» EXERCISE GOAL
Give the lines below again, exactly as they stand, and leave out the images.
------------
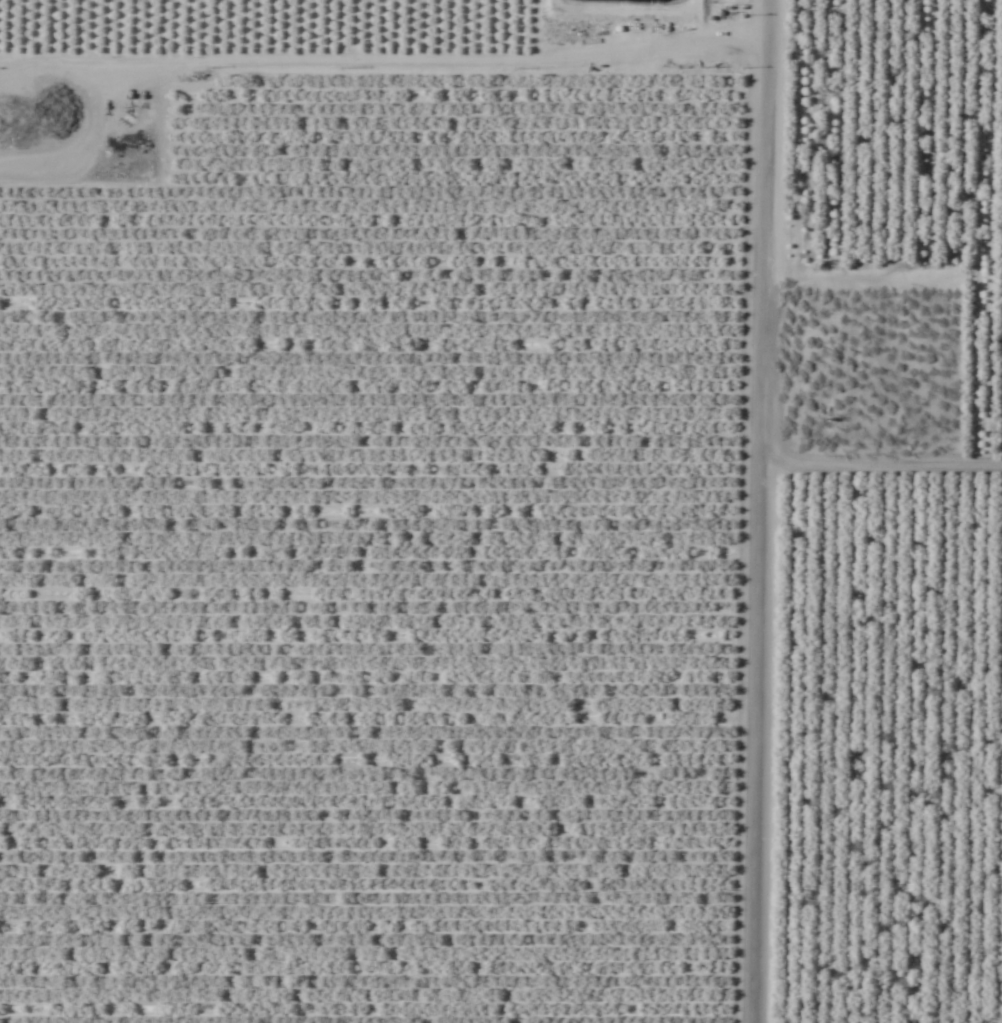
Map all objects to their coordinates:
road: (382, 5)
wastewater plant: (72, 121)
road: (880, 428)
crop: (501, 511)
road: (757, 511)

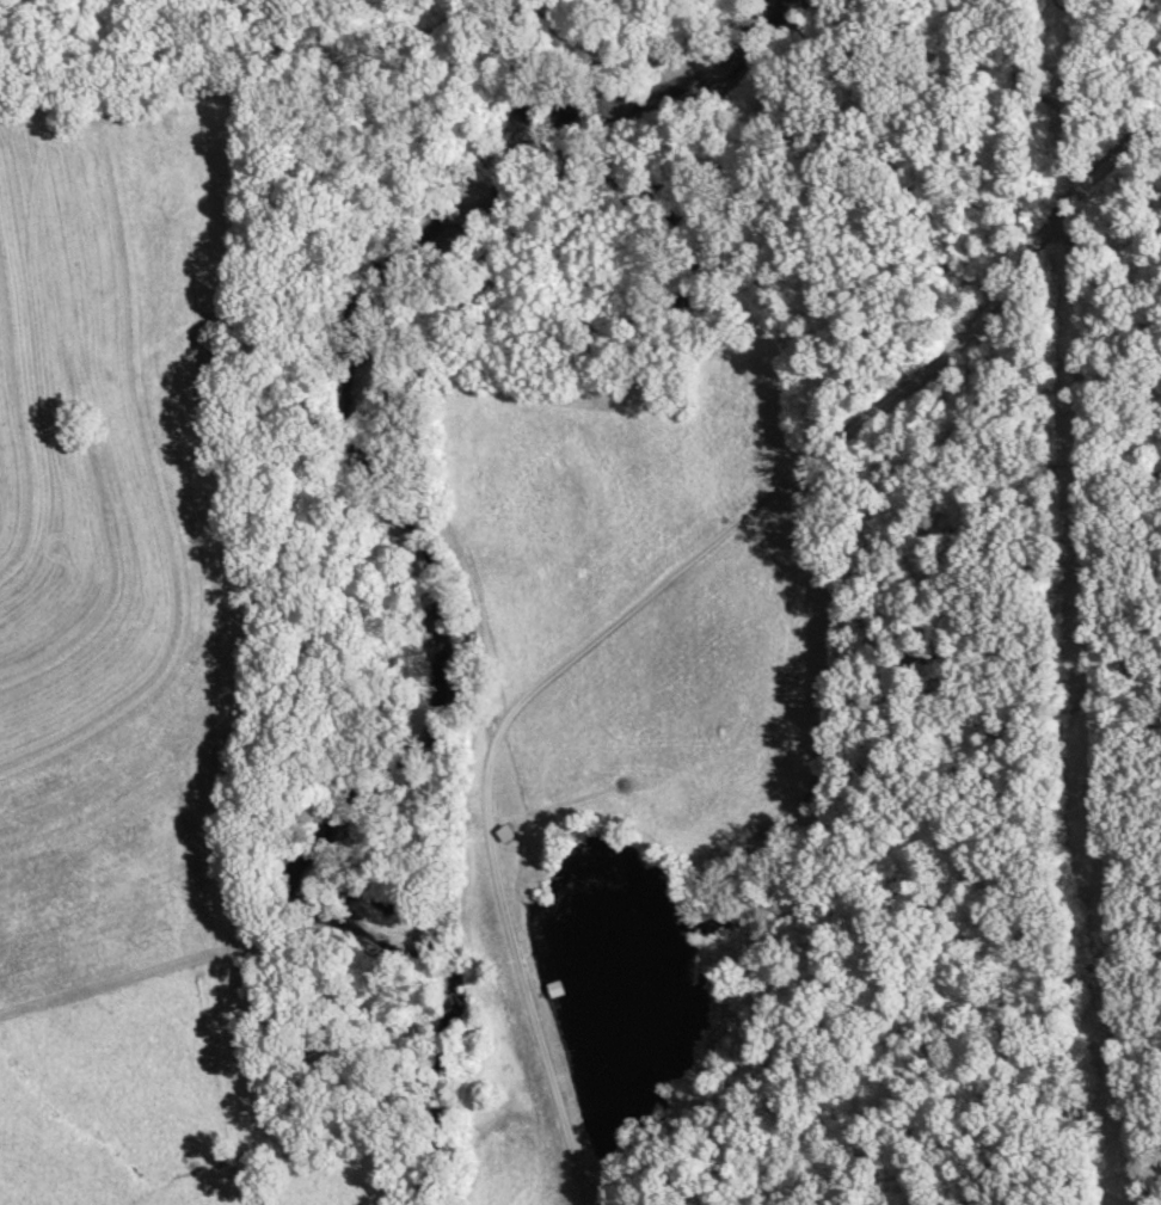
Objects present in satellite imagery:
road: (655, 595)
building: (502, 835)
building: (553, 991)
------------
» SOLUTION FOR THIS TASK
Map all objects to their coordinates:
road: (382, 5)
wastewater plant: (72, 121)
road: (880, 428)
crop: (501, 511)
road: (757, 511)

Objects present in satellite imagery:
road: (655, 595)
building: (502, 835)
building: (553, 991)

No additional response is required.